* WORK INSTRUCTION *
Find the line with "camera: 35 degrees left, 5 degrees up" in the records below. Output exactly from there until after the line with "purple flashlight [354,75,396,151] -> none", without pictures.

* STUDY MATERIAL *
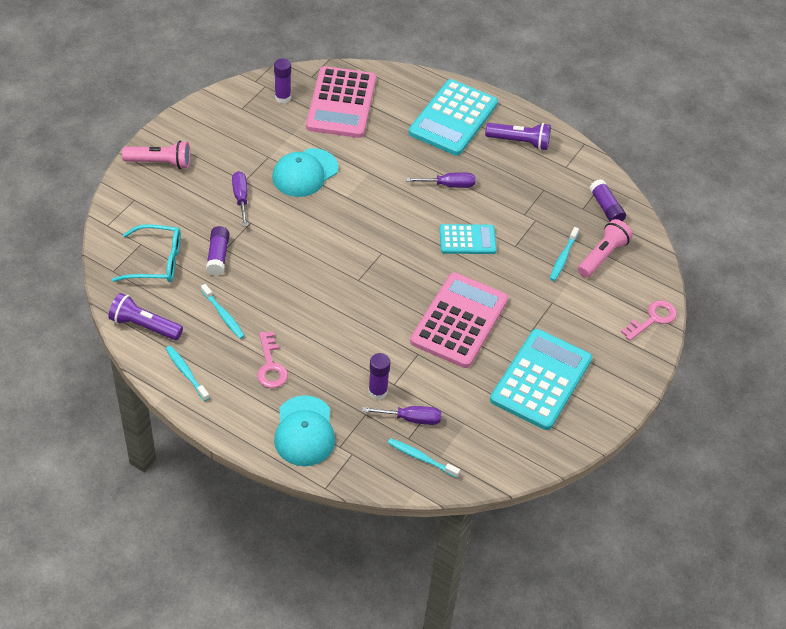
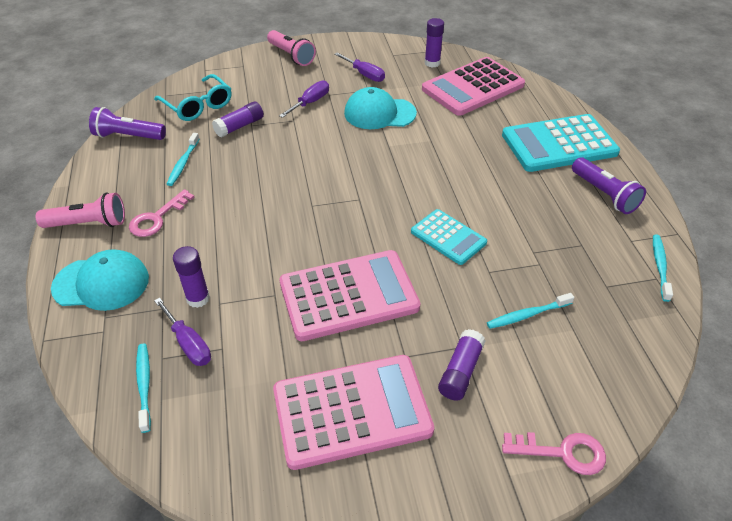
camera: 50 degrees right, 5 degrees down
purple flashlight [108,293,183,340] -> purple flashlight turned 60 degrees counterclockwise [89,107,166,140]
turquoise toothbrush [166,346,210,401] -> turquoise toothbrush moved to [653,235,673,302]
turquoise cap [274,395,335,466] -> turquoise cap turned 135 degrees counterclockwise [51,249,149,311]
purple screwdriver [406,172,475,188] -> purple screwdriver moved to [334,52,385,82]
turquoise calculator [490,329,592,430] -> pink calculator [273,355,434,470]
pink flashlight [578,219,633,278] -> pink flashlight moved to [36,192,125,228]
purple glue stick [589,179,626,222] -> purple glue stick moved to [438,329,485,401]

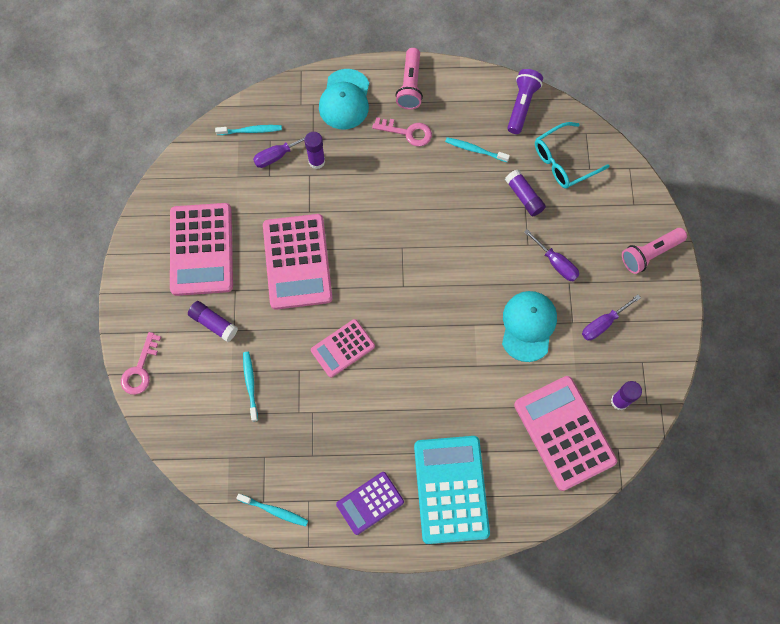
camera: 100 degrees right, 25 degrees up
pink key [129,189,194,237] -> pink key turned 150 degrees clockwise [372,117,432,147]
turquoise calculator [411,209,487,265] -> pink calculator [311,319,375,378]
purple flashlight [572,158,646,214] -> purple calculator [336,472,404,535]

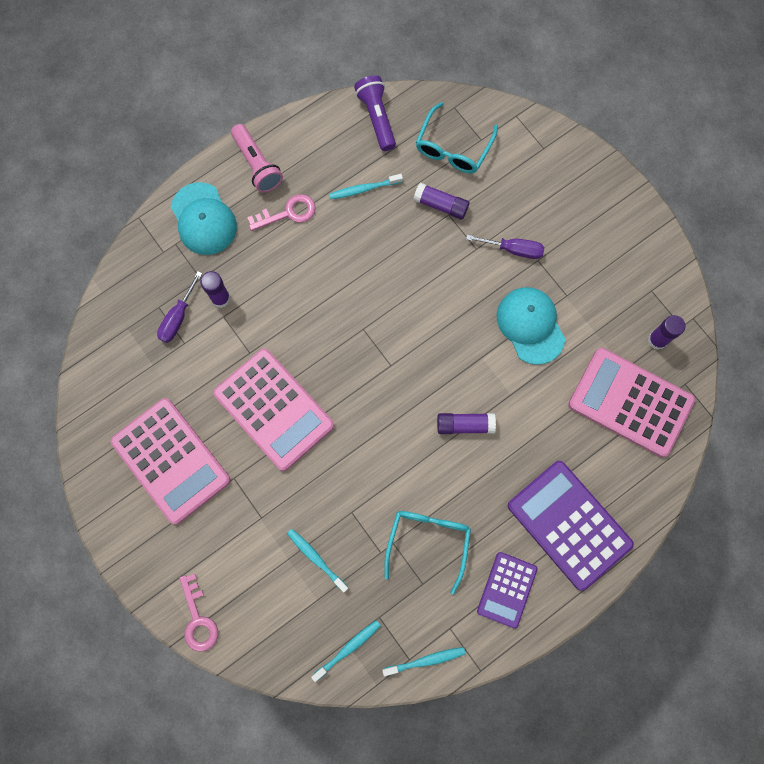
camera: 35 degrees left, 5 degrees up
purple glue stick [188,301,238,342] -> purple glue stick moved to [437,413,496,434]
turquoise toothbrush [215,125,282,135] -> turquoise toothbrush moved to [311,620,381,682]
pink calculator [311,319,375,378] -> none
turquoise calculator [414,436,490,544] -> purple calculator [508,461,634,591]
purple screwdriver [582,295,641,340] -> none
pink flashlight [622,228,687,274] -> none
none -> turquoise glasses [384,511,471,595]

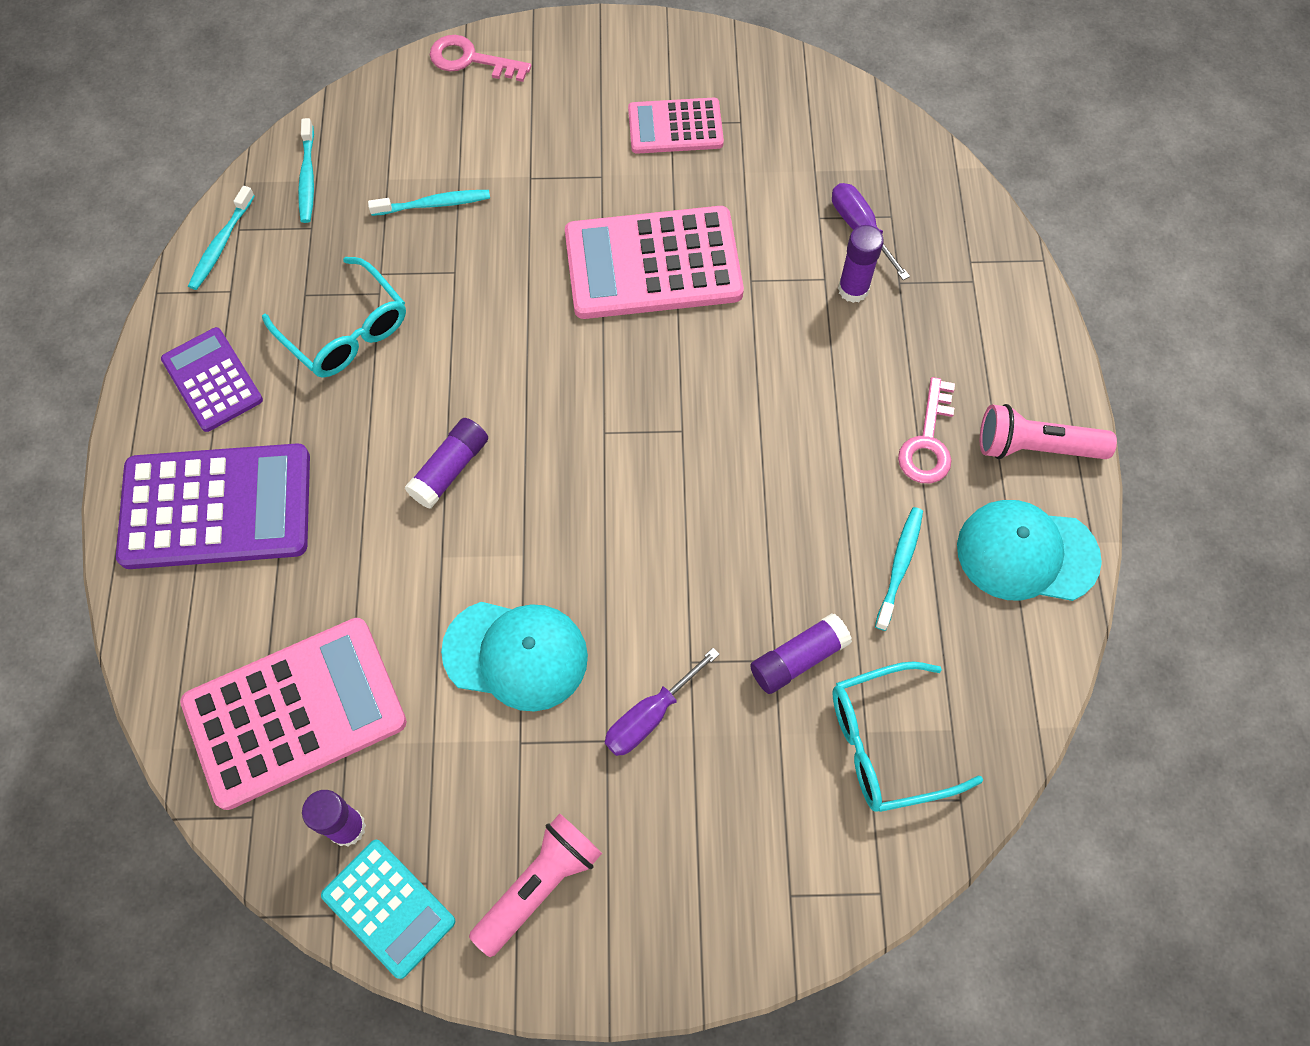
camera: 125 degrees right, 10 degrees down
pink calculator [111,398,231,525] -> pink calculator [628,98,724,154], size x0.57
turquoise cap [171,182,237,255] -> turquoise cap moved to [957,500,1102,601]
purple flashlight [354,75,396,151] -> none
turquoise glasses [416,102,498,173] -> turquoise glasses turned 75 degrees counterclockwise [832,661,983,812]
none -> turquoise calculator [321,840,455,979]
none -> pink flashlight [469,814,602,957]

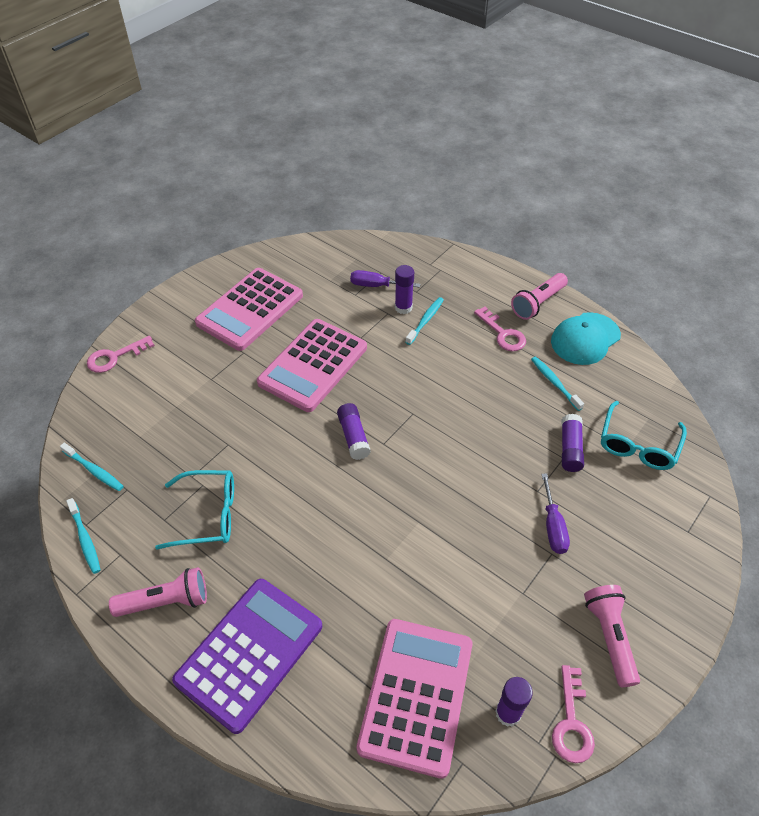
camera: 50 degrees left, 15 degrees down
purple calculator [161,327,263,432] -> pink flashlight [109,567,207,617]
turquoise calculator [321,840,455,979] -> pink key [552,665,595,763]
turquoise toothbrush [368,190,490,216] -> turquoise toothbrush moved to [405,297,444,345]
purple glue stick [405,418,488,509] -> purple glue stick moved to [337,403,371,460]
turquoise cap [441,602,588,711] -> none
pink calculator [628,98,724,154] -> pink calculator [195,268,303,351], size x1.74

* TASK SOLUTION *
camera: 35 degrees left, 5 degrees up
purple glue stick [188,301,238,342] -> purple glue stick moved to [437,413,496,434]
turquoise toothbrush [215,125,282,135] -> turquoise toothbrush moved to [311,620,381,682]
pink calculator [311,319,375,378] -> none
turquoise calculator [414,436,490,544] -> purple calculator [508,461,634,591]
purple screwdriver [582,295,641,340] -> none
pink flashlight [622,228,687,274] -> none
none -> turquoise glasses [384,511,471,595]

camera: 125 degrees right, 10 degrees down
pink calculator [111,398,231,525] -> pink calculator [628,98,724,154], size x0.57
turquoise cap [171,182,237,255] -> turquoise cap moved to [957,500,1102,601]
purple flashlight [354,75,396,151] -> none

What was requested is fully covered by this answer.